Collected data entries:
=== Section Start ===
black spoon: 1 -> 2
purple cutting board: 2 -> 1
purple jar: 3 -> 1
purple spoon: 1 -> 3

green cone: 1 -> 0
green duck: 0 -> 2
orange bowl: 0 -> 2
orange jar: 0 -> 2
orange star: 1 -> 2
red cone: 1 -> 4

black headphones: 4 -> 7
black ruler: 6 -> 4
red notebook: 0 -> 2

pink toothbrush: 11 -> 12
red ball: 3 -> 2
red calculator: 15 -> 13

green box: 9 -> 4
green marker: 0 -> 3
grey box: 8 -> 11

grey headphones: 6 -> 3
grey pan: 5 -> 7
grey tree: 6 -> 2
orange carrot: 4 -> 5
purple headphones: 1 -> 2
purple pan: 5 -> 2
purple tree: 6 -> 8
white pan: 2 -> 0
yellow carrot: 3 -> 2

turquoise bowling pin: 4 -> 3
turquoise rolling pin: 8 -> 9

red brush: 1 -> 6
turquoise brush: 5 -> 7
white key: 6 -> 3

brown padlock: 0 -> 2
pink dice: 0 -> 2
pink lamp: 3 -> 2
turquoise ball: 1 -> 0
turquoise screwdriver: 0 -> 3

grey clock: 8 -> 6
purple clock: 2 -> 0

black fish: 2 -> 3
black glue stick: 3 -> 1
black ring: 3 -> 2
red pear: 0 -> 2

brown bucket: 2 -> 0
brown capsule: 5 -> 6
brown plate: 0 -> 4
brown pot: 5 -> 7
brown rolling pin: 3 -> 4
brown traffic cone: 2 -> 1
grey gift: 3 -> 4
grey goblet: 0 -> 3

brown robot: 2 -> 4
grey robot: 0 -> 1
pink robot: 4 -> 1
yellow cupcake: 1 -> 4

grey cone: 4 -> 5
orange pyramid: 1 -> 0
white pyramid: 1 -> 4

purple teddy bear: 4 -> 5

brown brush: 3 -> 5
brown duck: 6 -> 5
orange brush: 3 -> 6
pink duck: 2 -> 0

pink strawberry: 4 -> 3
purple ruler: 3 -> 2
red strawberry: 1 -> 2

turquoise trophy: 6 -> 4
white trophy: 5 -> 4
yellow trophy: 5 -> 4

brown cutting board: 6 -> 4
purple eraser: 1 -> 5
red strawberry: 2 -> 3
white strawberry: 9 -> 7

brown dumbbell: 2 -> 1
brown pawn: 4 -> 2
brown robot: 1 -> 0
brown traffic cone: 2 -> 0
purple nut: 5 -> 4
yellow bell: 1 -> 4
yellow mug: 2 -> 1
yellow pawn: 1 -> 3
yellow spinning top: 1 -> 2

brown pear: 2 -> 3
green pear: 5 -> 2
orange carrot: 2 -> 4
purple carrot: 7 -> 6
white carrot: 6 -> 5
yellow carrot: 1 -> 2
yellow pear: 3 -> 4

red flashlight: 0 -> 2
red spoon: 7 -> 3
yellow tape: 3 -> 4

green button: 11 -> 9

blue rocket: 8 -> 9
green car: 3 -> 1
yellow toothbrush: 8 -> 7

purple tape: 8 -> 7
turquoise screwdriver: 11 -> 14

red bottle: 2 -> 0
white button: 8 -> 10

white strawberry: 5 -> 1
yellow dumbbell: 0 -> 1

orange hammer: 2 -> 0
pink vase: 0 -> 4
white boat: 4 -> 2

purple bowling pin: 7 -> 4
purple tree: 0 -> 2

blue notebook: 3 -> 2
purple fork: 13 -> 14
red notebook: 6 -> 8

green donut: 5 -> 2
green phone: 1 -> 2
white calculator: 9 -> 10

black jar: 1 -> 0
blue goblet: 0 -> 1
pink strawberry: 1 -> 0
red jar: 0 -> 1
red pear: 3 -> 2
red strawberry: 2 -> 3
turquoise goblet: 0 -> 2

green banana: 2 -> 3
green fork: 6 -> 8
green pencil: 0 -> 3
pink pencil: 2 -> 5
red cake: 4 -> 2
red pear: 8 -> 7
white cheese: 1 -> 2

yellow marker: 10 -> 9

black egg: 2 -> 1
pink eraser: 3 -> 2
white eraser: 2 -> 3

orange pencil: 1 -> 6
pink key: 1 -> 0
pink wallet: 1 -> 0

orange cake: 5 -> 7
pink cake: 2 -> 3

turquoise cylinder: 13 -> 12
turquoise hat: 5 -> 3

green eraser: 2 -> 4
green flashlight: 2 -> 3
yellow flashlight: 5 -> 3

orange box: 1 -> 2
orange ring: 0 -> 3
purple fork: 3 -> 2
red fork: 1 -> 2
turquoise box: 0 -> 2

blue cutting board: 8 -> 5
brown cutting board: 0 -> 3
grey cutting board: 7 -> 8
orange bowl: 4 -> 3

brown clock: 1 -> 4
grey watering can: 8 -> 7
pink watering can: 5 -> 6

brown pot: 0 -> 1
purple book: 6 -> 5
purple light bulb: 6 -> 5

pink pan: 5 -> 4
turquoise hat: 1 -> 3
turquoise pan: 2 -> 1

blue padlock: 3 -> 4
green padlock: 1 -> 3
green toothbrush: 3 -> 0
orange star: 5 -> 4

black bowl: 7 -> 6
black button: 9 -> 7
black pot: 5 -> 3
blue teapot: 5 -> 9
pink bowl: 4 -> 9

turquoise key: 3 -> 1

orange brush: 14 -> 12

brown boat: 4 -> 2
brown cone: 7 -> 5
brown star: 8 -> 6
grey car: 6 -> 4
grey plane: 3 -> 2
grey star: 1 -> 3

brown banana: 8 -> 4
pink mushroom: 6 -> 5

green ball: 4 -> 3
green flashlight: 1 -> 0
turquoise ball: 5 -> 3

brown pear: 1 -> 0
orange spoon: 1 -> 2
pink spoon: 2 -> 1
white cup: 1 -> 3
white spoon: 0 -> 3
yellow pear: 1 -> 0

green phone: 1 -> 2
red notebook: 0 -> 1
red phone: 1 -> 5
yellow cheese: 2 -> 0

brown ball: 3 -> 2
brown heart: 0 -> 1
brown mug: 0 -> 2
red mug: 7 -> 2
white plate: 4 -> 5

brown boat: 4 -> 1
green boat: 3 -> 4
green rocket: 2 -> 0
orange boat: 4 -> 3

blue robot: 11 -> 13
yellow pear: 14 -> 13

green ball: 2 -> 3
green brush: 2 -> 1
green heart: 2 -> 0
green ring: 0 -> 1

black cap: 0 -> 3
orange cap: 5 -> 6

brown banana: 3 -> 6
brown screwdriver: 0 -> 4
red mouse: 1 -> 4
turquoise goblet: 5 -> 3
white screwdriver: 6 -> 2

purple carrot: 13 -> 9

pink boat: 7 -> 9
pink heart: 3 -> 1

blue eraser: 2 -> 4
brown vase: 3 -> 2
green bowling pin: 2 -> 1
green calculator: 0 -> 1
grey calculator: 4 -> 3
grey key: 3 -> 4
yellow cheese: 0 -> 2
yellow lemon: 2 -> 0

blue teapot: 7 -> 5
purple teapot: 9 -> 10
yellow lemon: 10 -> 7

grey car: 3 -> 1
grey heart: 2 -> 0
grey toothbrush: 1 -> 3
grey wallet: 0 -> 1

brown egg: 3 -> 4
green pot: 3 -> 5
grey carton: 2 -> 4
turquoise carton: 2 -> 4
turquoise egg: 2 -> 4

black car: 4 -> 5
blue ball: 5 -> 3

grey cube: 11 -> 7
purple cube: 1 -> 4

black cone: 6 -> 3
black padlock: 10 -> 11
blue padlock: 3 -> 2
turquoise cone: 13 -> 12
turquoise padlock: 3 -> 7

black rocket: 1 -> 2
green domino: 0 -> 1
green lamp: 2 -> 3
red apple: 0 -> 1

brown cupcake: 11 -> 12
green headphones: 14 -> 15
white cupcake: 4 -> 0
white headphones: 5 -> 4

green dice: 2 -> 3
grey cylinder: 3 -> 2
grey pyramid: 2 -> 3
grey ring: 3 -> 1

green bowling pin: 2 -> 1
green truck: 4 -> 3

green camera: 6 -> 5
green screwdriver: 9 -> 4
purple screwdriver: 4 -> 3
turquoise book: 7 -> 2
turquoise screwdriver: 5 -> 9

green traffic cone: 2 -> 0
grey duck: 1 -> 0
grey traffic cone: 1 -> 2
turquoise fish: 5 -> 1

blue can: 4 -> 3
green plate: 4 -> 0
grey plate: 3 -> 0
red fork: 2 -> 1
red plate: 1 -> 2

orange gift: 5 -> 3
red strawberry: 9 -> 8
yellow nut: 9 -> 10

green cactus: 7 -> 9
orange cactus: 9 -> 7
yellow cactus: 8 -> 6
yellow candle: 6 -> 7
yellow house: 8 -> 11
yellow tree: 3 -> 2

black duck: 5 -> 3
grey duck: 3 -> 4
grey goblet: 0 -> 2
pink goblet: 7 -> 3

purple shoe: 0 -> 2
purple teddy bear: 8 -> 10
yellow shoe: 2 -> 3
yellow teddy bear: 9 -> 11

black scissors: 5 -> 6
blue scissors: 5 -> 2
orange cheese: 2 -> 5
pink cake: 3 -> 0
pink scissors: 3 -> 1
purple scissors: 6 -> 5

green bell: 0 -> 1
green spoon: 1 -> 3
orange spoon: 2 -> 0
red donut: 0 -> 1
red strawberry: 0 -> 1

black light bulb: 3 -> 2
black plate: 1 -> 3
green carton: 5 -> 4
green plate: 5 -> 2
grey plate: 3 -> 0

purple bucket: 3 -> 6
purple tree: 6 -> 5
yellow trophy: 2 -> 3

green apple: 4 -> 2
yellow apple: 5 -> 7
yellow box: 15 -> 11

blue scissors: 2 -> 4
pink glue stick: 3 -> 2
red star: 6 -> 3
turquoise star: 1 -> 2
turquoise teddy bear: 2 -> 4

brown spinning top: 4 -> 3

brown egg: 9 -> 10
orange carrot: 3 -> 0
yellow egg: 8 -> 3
=== Section End ===
TASK OBJECTIVE: What you retype should run from the first line of the entries above through the line containing "pink strawberry: 4 -> 3", exactly and in full.

EXERCISE RESPONSE:
black spoon: 1 -> 2
purple cutting board: 2 -> 1
purple jar: 3 -> 1
purple spoon: 1 -> 3

green cone: 1 -> 0
green duck: 0 -> 2
orange bowl: 0 -> 2
orange jar: 0 -> 2
orange star: 1 -> 2
red cone: 1 -> 4

black headphones: 4 -> 7
black ruler: 6 -> 4
red notebook: 0 -> 2

pink toothbrush: 11 -> 12
red ball: 3 -> 2
red calculator: 15 -> 13

green box: 9 -> 4
green marker: 0 -> 3
grey box: 8 -> 11

grey headphones: 6 -> 3
grey pan: 5 -> 7
grey tree: 6 -> 2
orange carrot: 4 -> 5
purple headphones: 1 -> 2
purple pan: 5 -> 2
purple tree: 6 -> 8
white pan: 2 -> 0
yellow carrot: 3 -> 2

turquoise bowling pin: 4 -> 3
turquoise rolling pin: 8 -> 9

red brush: 1 -> 6
turquoise brush: 5 -> 7
white key: 6 -> 3

brown padlock: 0 -> 2
pink dice: 0 -> 2
pink lamp: 3 -> 2
turquoise ball: 1 -> 0
turquoise screwdriver: 0 -> 3

grey clock: 8 -> 6
purple clock: 2 -> 0

black fish: 2 -> 3
black glue stick: 3 -> 1
black ring: 3 -> 2
red pear: 0 -> 2

brown bucket: 2 -> 0
brown capsule: 5 -> 6
brown plate: 0 -> 4
brown pot: 5 -> 7
brown rolling pin: 3 -> 4
brown traffic cone: 2 -> 1
grey gift: 3 -> 4
grey goblet: 0 -> 3

brown robot: 2 -> 4
grey robot: 0 -> 1
pink robot: 4 -> 1
yellow cupcake: 1 -> 4

grey cone: 4 -> 5
orange pyramid: 1 -> 0
white pyramid: 1 -> 4

purple teddy bear: 4 -> 5

brown brush: 3 -> 5
brown duck: 6 -> 5
orange brush: 3 -> 6
pink duck: 2 -> 0

pink strawberry: 4 -> 3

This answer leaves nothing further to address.